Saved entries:
....
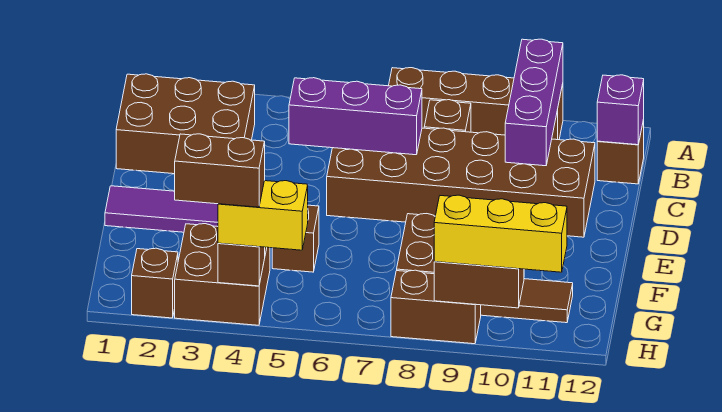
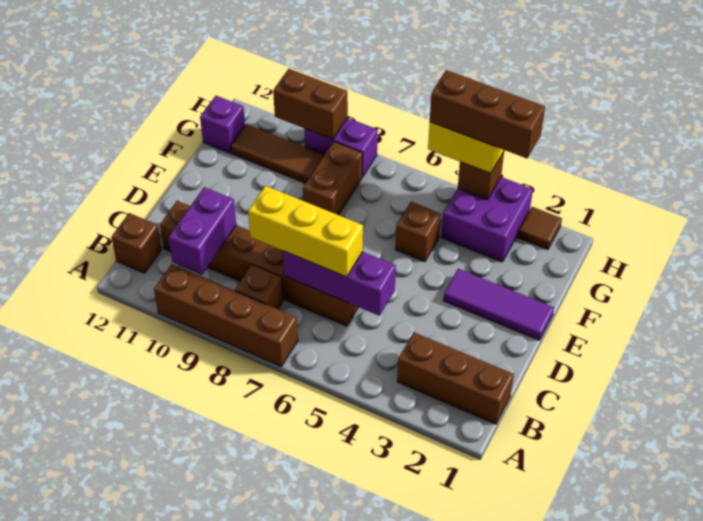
purple brick A10:C10 level 2 -> purple brick B10:C10 level 2
brown brick B1:C3 level 1 -> brown brick B1:B3 level 1
purple brick B12 level 2 -> purple brick G12 level 1
brown brick C6:D11 level 1 -> brown brick C6:C11 level 1
brown brick G3:H4 level 1 -> purple brick G3:H4 level 1
brown brick H2 level 1 -> brown tile H2 level 1
brown brick H3:H4 level 4 -> brown brick H3:H5 level 4
brown brick H8:H9 level 1 -> purple brick H8:H9 level 1
yellow brick H9:H11 level 3 -> yellow brick C6:C8 level 3

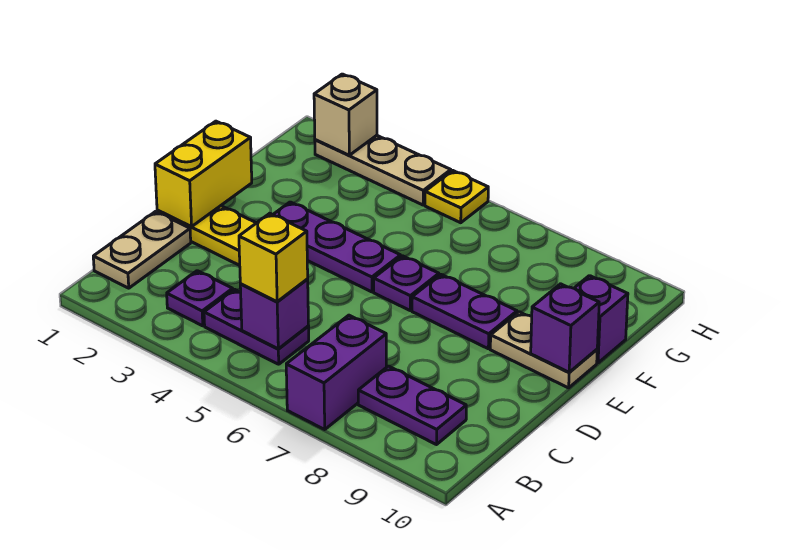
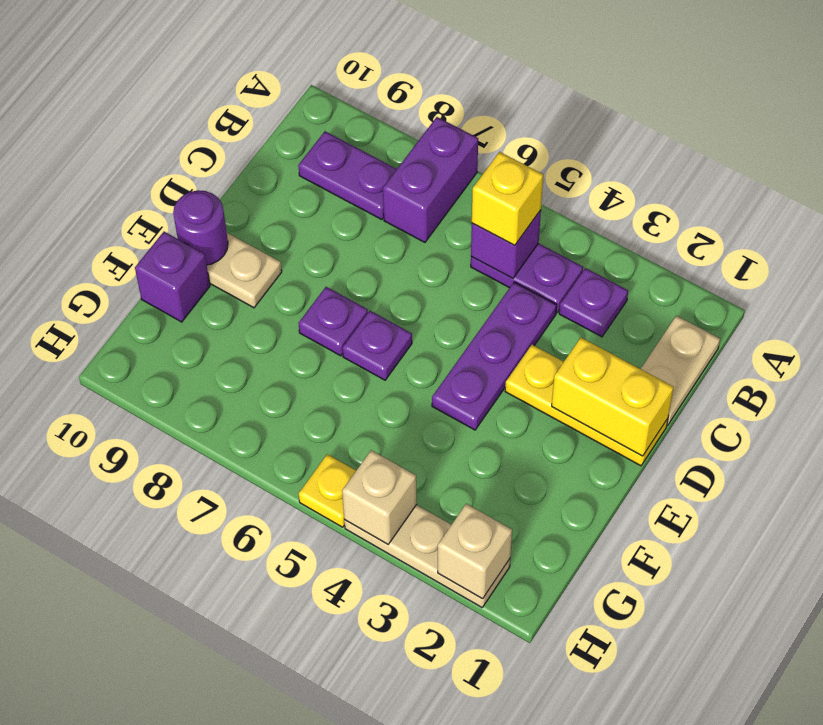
yellow brick D1:E1 level 2 -> yellow brick D1:D2 level 2
purple plate E3:E5 level 1 -> purple plate C4:E4 level 1
purple plate E7:E8 level 1 -> purple plate E7 level 1
purple brick E10 level 2 -> purple round brick E10 level 2
none -> tan brick H4 level 2

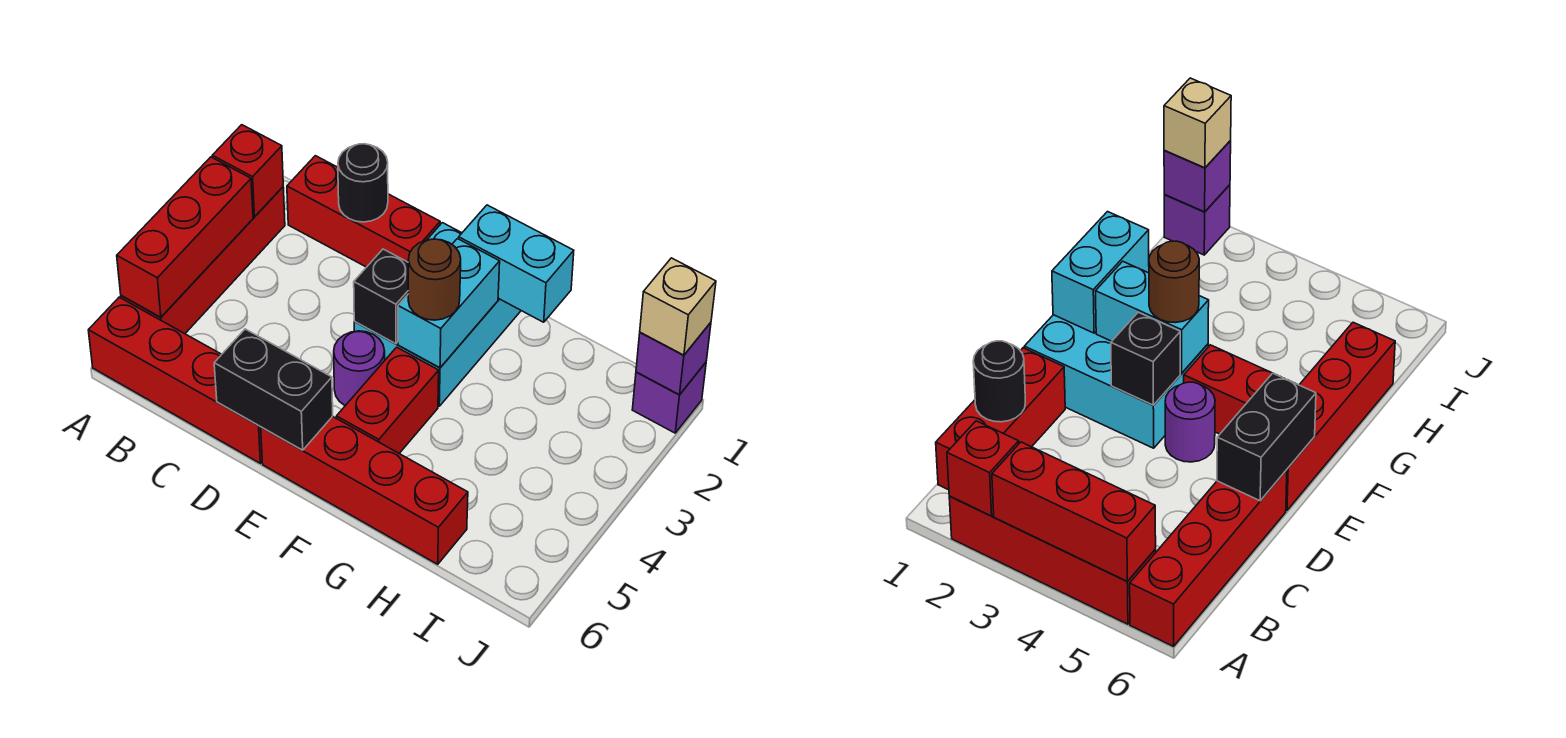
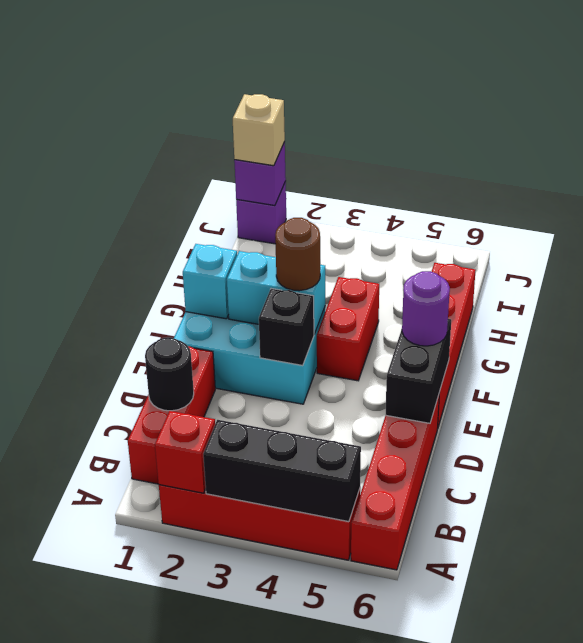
red brick A3:A5 level 2 -> black brick A3:A5 level 2
purple round brick E4 level 1 -> purple round brick E6 level 3
cyan brick F1:G1 level 2 -> cyan brick F1 level 2
red brick F4:F5 level 1 -> red brick F4:G4 level 1

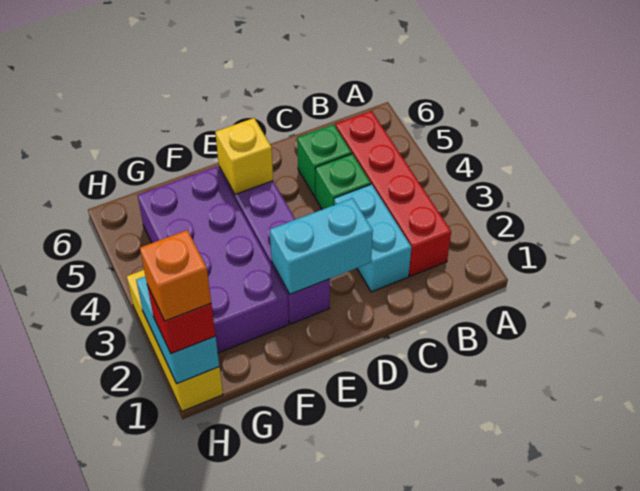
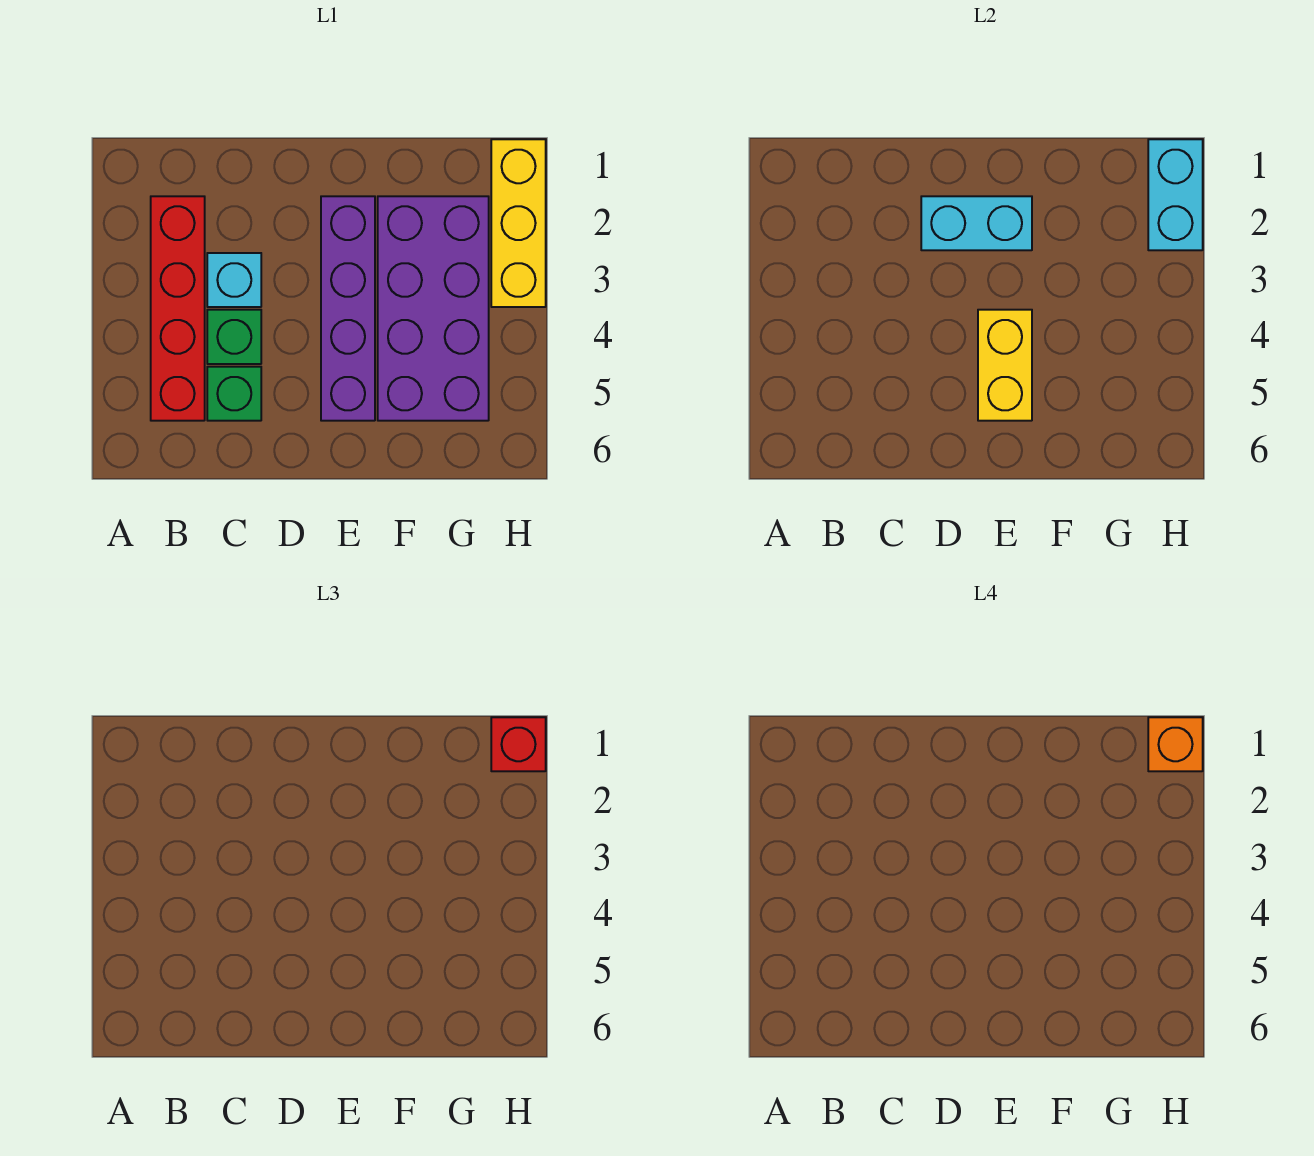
cyan brick C2:C3 level 1 -> cyan brick C3 level 1
yellow brick E5 level 2 -> yellow brick E4:E5 level 2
....
### Task instructions
Once you reach the line containing "yellow brick D1:E1", print it and every line after it exactly, through the end of the entries, without any pictures.

### Exercise output
yellow brick D1:E1 level 2 -> yellow brick D1:D2 level 2
purple plate E3:E5 level 1 -> purple plate C4:E4 level 1
purple plate E7:E8 level 1 -> purple plate E7 level 1
purple brick E10 level 2 -> purple round brick E10 level 2
none -> tan brick H4 level 2

red brick A3:A5 level 2 -> black brick A3:A5 level 2
purple round brick E4 level 1 -> purple round brick E6 level 3
cyan brick F1:G1 level 2 -> cyan brick F1 level 2
red brick F4:F5 level 1 -> red brick F4:G4 level 1

cyan brick C2:C3 level 1 -> cyan brick C3 level 1
yellow brick E5 level 2 -> yellow brick E4:E5 level 2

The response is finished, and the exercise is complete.